- **Recorded data**
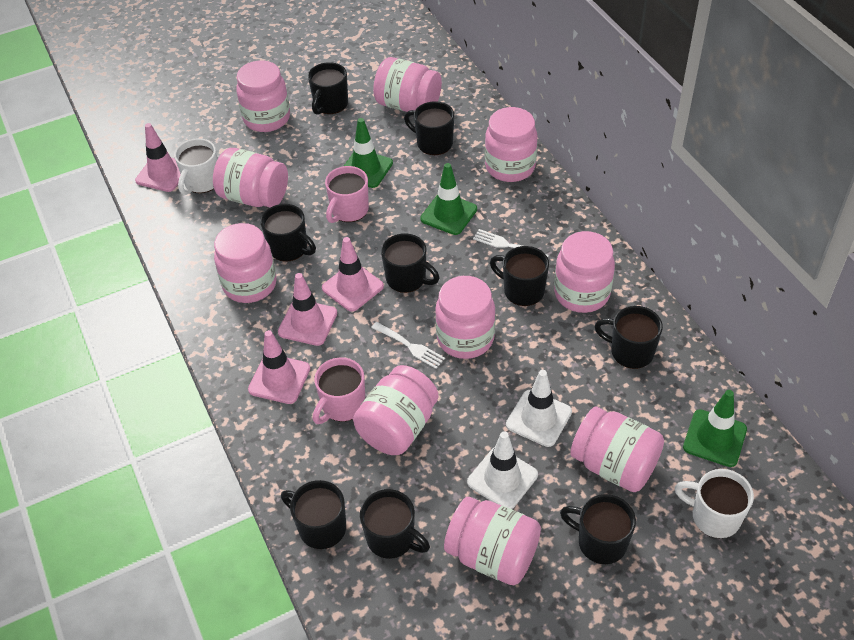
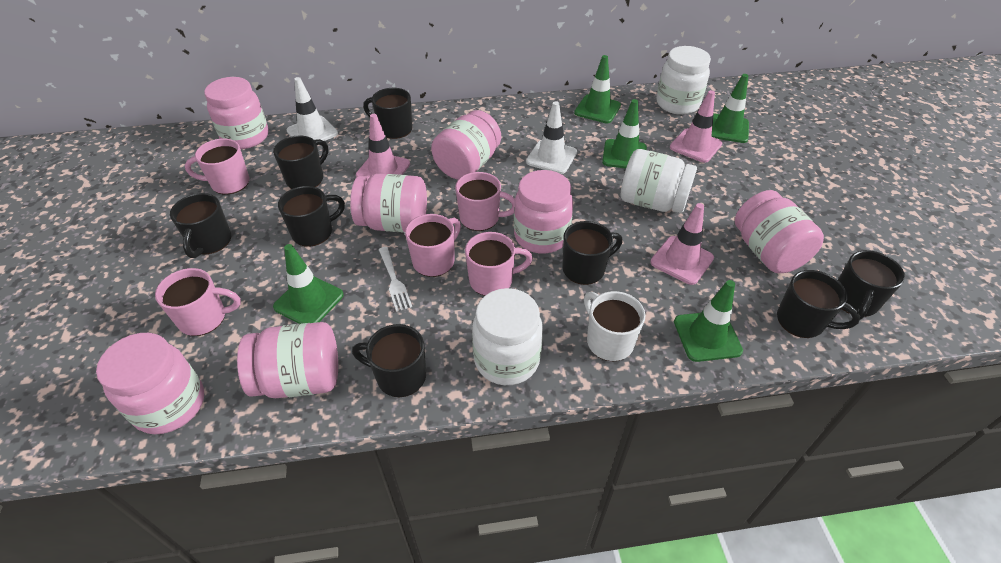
black mug: 9 -> 8
green traffic cone: 3 -> 5
pink jar: 10 -> 7
pink mug: 2 -> 5
pink traffic cone: 4 -> 3
white fork: 2 -> 1
white jar: 0 -> 3
white mug: 2 -> 1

- **Required action**
Your task is to return every entry exactly as it was written, with the pictures removed.

- **Answer section**
black mug: 9 -> 8
green traffic cone: 3 -> 5
pink jar: 10 -> 7
pink mug: 2 -> 5
pink traffic cone: 4 -> 3
white fork: 2 -> 1
white jar: 0 -> 3
white mug: 2 -> 1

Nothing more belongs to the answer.